• What you have to do: Write the data out again, character for character, with no images.

• Working data:
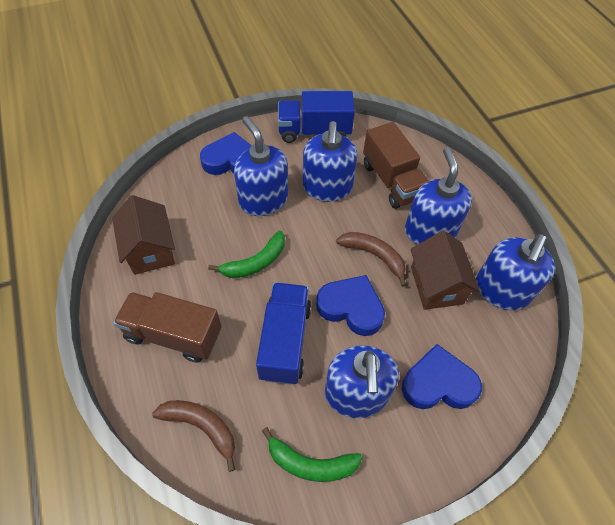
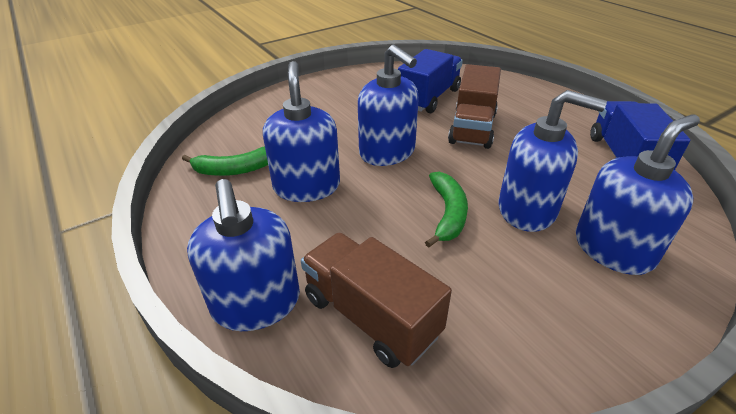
blue heart: 3 -> 0
brown banana: 2 -> 0
brown house: 2 -> 0

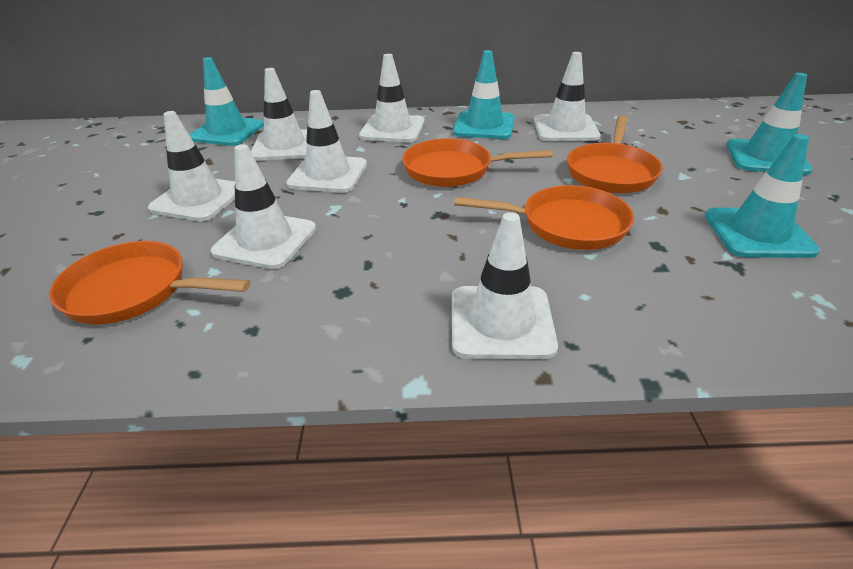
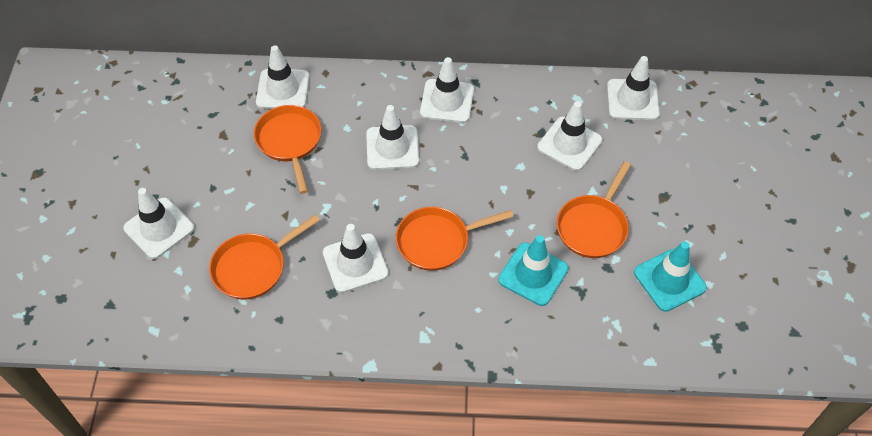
turquoise traffic cone: 4 -> 2

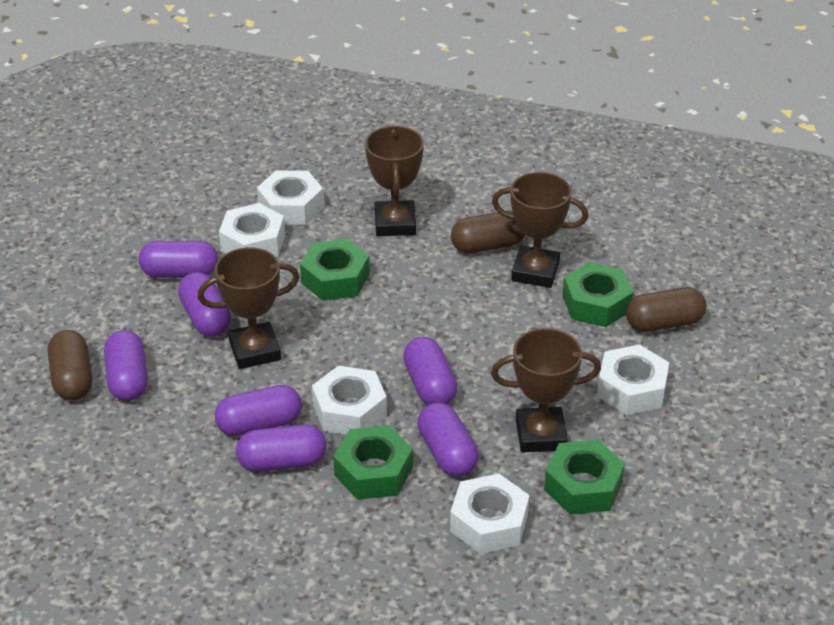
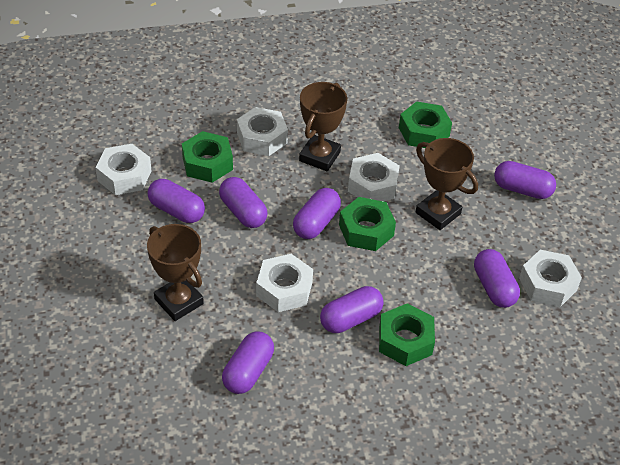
brown capsule: 3 -> 0
brown trophy: 4 -> 3

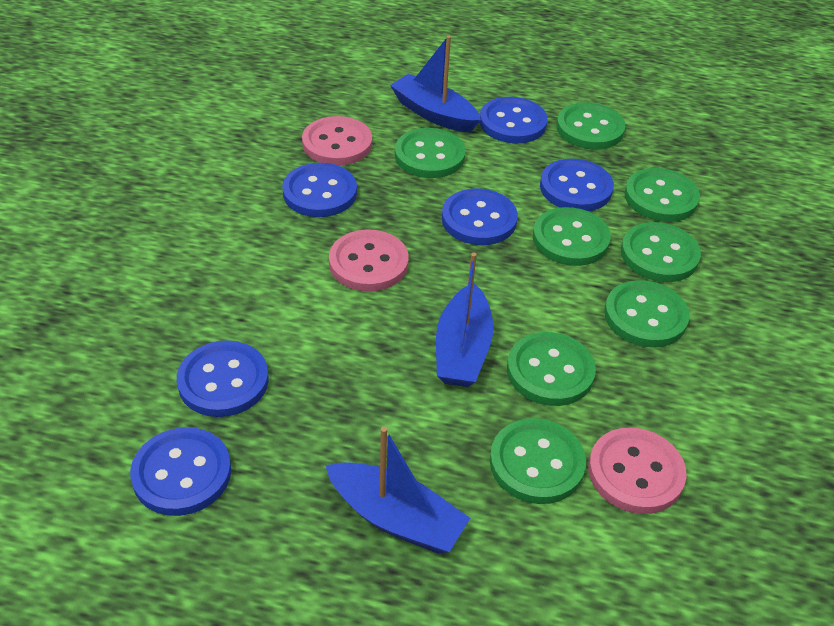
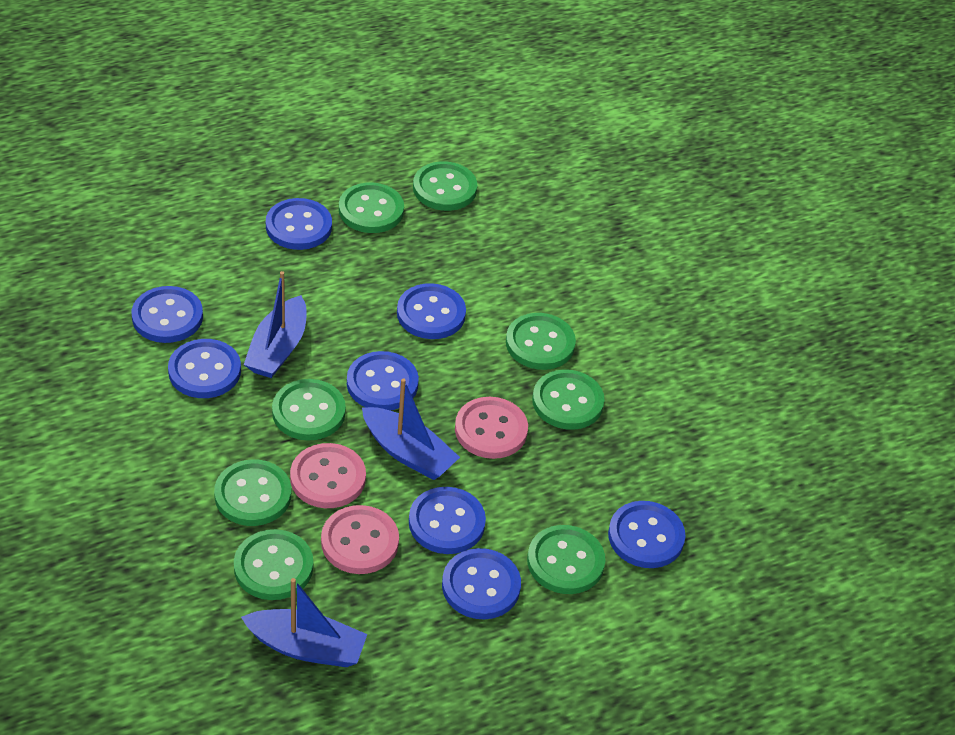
blue button: 6 -> 8

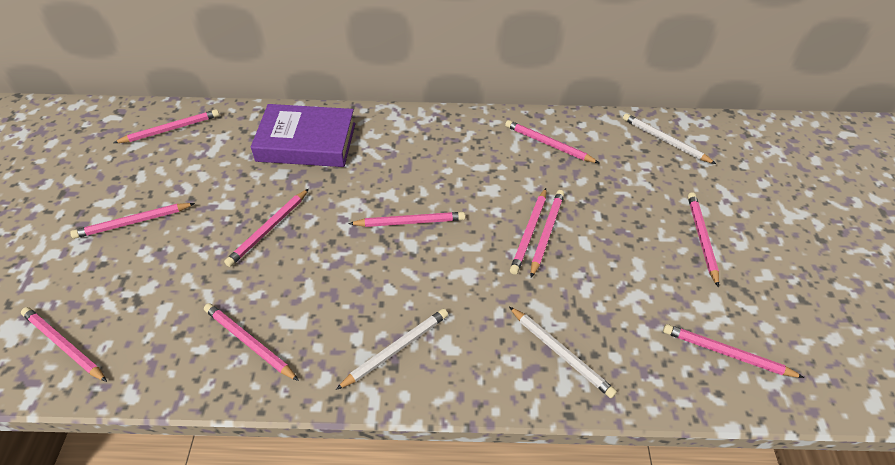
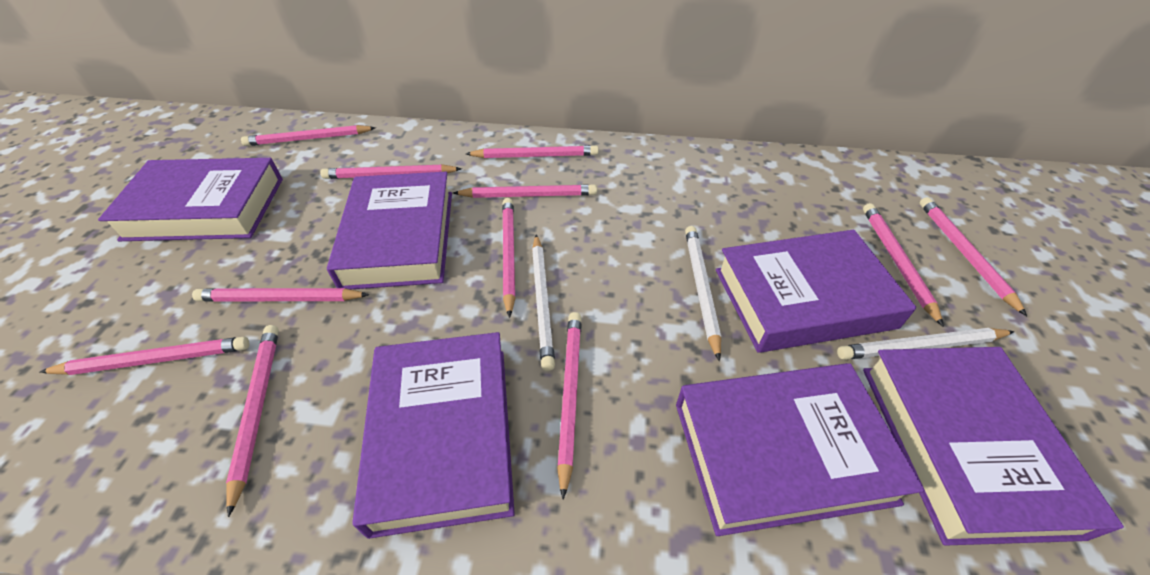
purple book: 1 -> 6

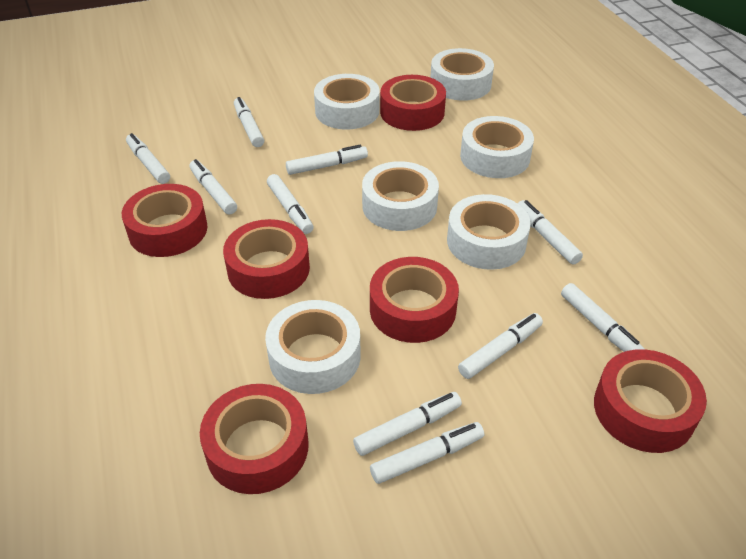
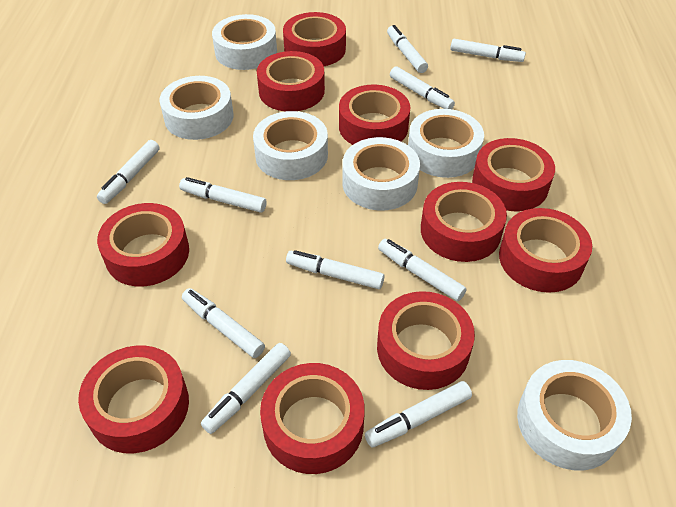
red tape: 6 -> 10

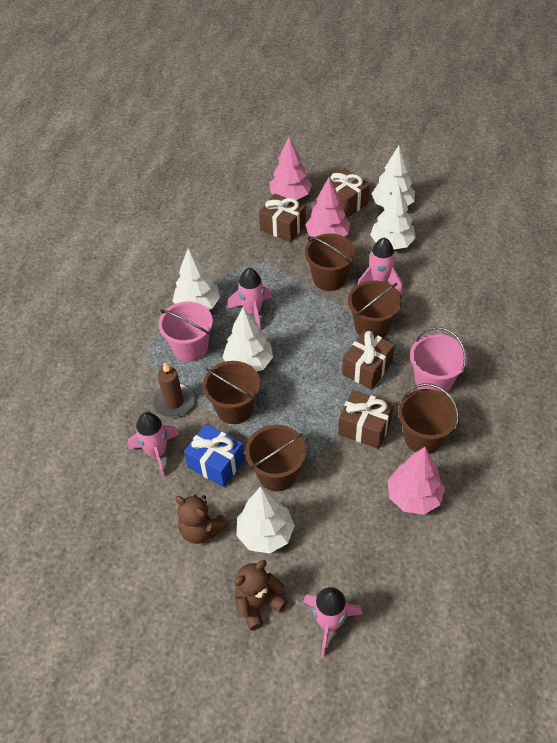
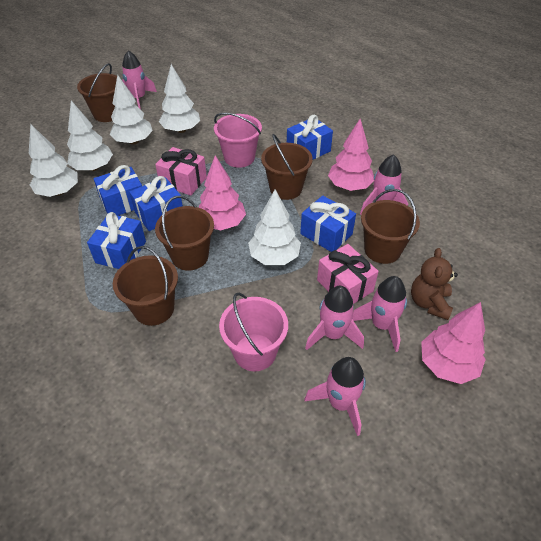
blue gift: 1 -> 5
brown candle: 1 -> 0
brown gift: 4 -> 0
brown teddy bear: 2 -> 1
pink gift: 0 -> 2
pink rocket: 4 -> 5

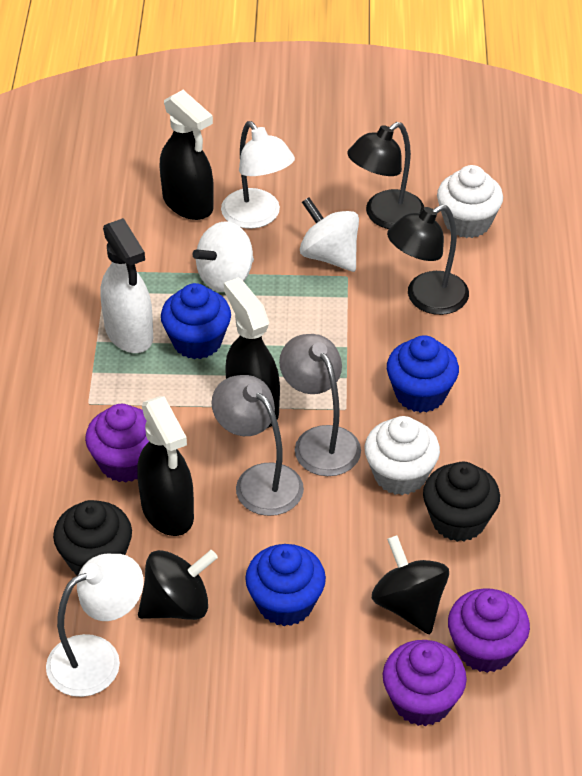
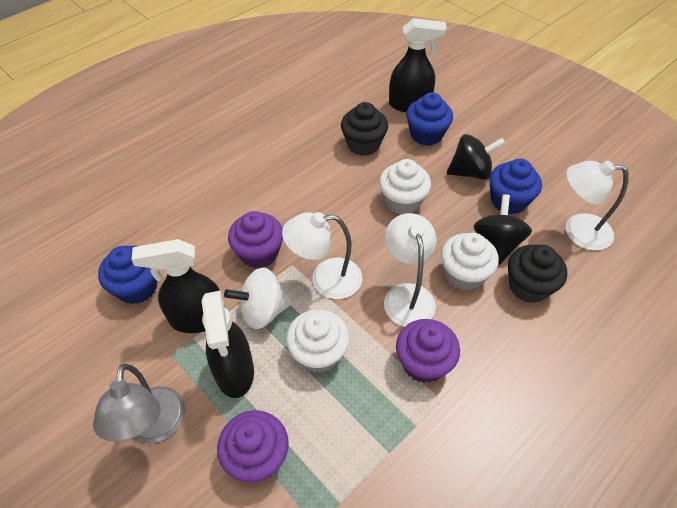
black lamp: 2 -> 0
grey lamp: 2 -> 1
white cupcake: 2 -> 3
white lamp: 2 -> 3
white spinning top: 2 -> 1
white spray bottle: 1 -> 0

• Solved exercise:
blue heart: 3 -> 0
brown banana: 2 -> 0
brown house: 2 -> 0

turquoise traffic cone: 4 -> 2

brown capsule: 3 -> 0
brown trophy: 4 -> 3

blue button: 6 -> 8

purple book: 1 -> 6

red tape: 6 -> 10

blue gift: 1 -> 5
brown candle: 1 -> 0
brown gift: 4 -> 0
brown teddy bear: 2 -> 1
pink gift: 0 -> 2
pink rocket: 4 -> 5

black lamp: 2 -> 0
grey lamp: 2 -> 1
white cupcake: 2 -> 3
white lamp: 2 -> 3
white spinning top: 2 -> 1
white spray bottle: 1 -> 0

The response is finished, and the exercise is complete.